── Input data ──

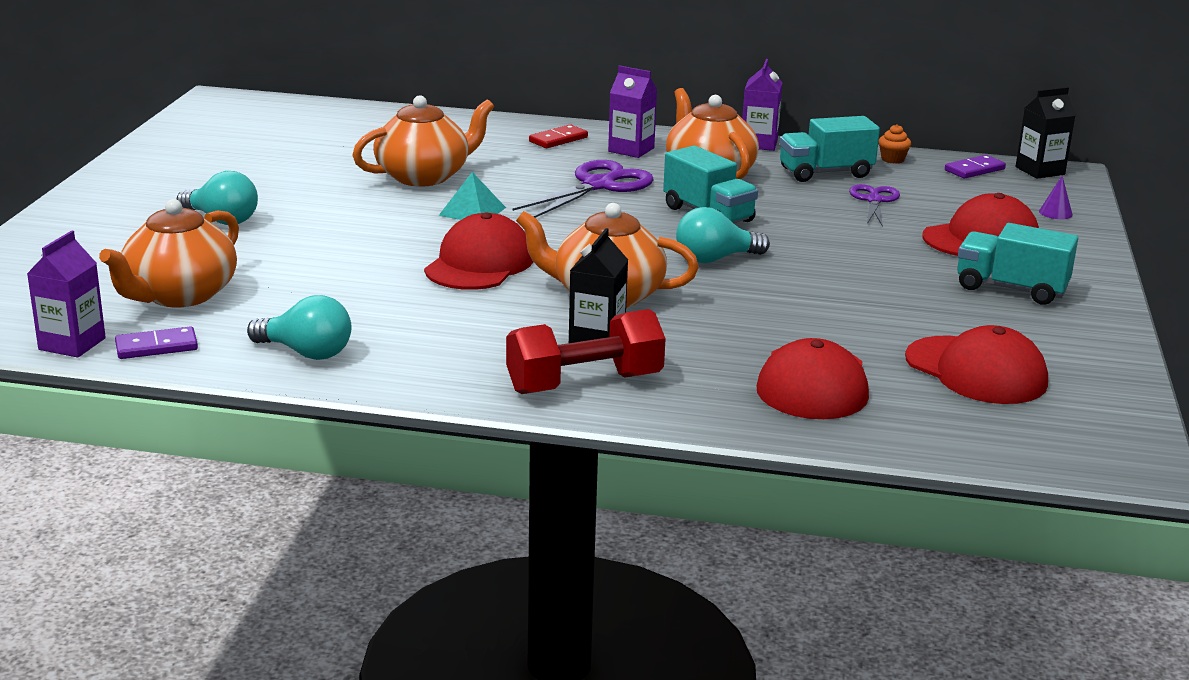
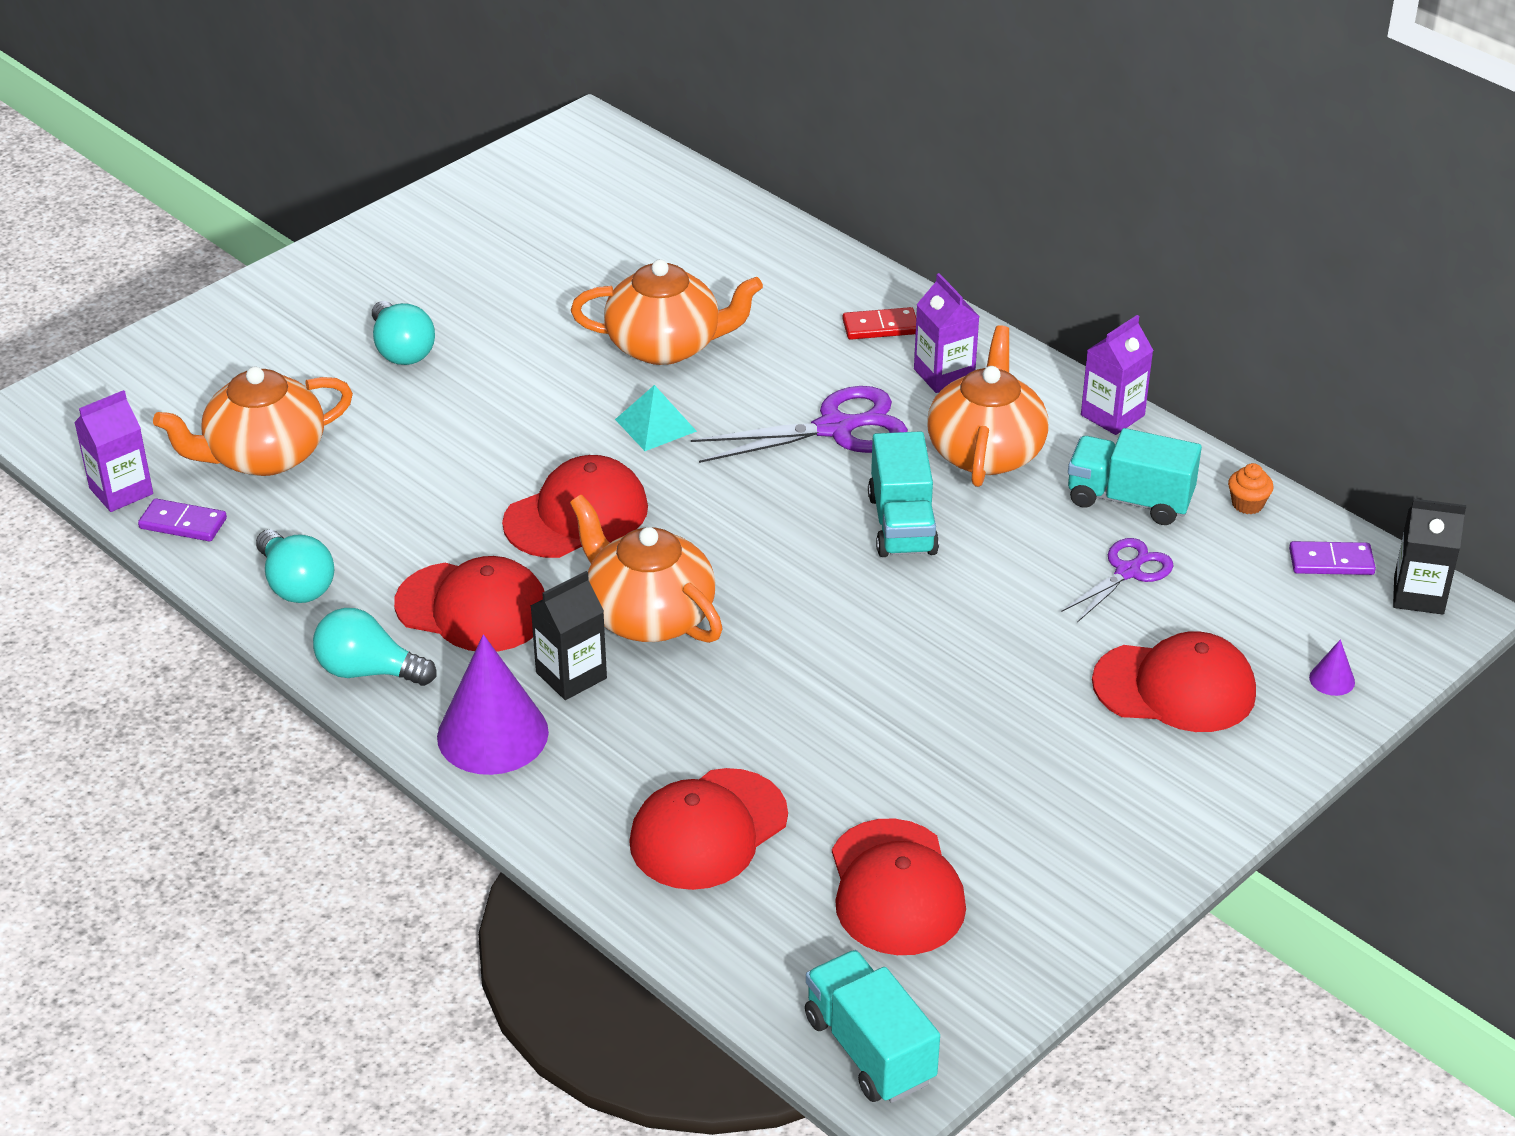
camera: 35 degrees right, 15 degrees up
(470, 326) = (473, 608): none -> red cap
(584, 384) = (492, 734): red dumbbell -> purple cone
(715, 259) = (824, 602): turquoise light bulb -> turquoise light bulb (368, 671)
(1011, 289) = (1099, 784): turquoise truck -> turquoise truck (869, 1049)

───

Activity
Set apart and copy each line of the records that holds the word "turquoise".

Written solution
(715, 259) = (824, 602): turquoise light bulb -> turquoise light bulb (368, 671)
(1011, 289) = (1099, 784): turquoise truck -> turquoise truck (869, 1049)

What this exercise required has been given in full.